The response must reproduce every record in full.

Segment Start: Working data

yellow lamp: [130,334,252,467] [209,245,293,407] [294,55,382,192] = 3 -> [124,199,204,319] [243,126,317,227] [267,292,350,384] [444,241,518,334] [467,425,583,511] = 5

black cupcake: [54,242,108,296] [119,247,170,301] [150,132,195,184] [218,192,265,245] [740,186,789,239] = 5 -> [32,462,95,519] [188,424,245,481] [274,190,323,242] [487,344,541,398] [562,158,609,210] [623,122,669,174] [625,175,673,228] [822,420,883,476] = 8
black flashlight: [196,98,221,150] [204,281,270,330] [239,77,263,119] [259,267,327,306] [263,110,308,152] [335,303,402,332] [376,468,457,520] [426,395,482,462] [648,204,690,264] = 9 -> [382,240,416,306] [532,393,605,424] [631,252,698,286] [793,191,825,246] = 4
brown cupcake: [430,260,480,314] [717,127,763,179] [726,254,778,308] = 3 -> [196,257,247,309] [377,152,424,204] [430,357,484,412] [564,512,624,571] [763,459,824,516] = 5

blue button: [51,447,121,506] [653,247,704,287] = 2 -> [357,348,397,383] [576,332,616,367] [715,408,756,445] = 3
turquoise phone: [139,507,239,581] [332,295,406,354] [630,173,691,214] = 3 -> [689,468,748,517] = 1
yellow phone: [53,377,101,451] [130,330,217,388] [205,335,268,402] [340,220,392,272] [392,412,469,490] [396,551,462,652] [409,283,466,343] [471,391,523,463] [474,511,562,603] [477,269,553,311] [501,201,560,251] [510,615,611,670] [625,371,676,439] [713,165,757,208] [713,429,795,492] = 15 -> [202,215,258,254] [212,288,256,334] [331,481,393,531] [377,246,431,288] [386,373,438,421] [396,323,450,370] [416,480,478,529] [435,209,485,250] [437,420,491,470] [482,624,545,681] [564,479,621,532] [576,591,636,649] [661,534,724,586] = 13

Segment End: Working data

▶ _Task response_:
yellow lamp: [130,334,252,467] [209,245,293,407] [294,55,382,192] = 3 -> [124,199,204,319] [243,126,317,227] [267,292,350,384] [444,241,518,334] [467,425,583,511] = 5

black cupcake: [54,242,108,296] [119,247,170,301] [150,132,195,184] [218,192,265,245] [740,186,789,239] = 5 -> [32,462,95,519] [188,424,245,481] [274,190,323,242] [487,344,541,398] [562,158,609,210] [623,122,669,174] [625,175,673,228] [822,420,883,476] = 8
black flashlight: [196,98,221,150] [204,281,270,330] [239,77,263,119] [259,267,327,306] [263,110,308,152] [335,303,402,332] [376,468,457,520] [426,395,482,462] [648,204,690,264] = 9 -> [382,240,416,306] [532,393,605,424] [631,252,698,286] [793,191,825,246] = 4
brown cupcake: [430,260,480,314] [717,127,763,179] [726,254,778,308] = 3 -> [196,257,247,309] [377,152,424,204] [430,357,484,412] [564,512,624,571] [763,459,824,516] = 5

blue button: [51,447,121,506] [653,247,704,287] = 2 -> [357,348,397,383] [576,332,616,367] [715,408,756,445] = 3
turquoise phone: [139,507,239,581] [332,295,406,354] [630,173,691,214] = 3 -> [689,468,748,517] = 1
yellow phone: [53,377,101,451] [130,330,217,388] [205,335,268,402] [340,220,392,272] [392,412,469,490] [396,551,462,652] [409,283,466,343] [471,391,523,463] [474,511,562,603] [477,269,553,311] [501,201,560,251] [510,615,611,670] [625,371,676,439] [713,165,757,208] [713,429,795,492] = 15 -> [202,215,258,254] [212,288,256,334] [331,481,393,531] [377,246,431,288] [386,373,438,421] [396,323,450,370] [416,480,478,529] [435,209,485,250] [437,420,491,470] [482,624,545,681] [564,479,621,532] [576,591,636,649] [661,534,724,586] = 13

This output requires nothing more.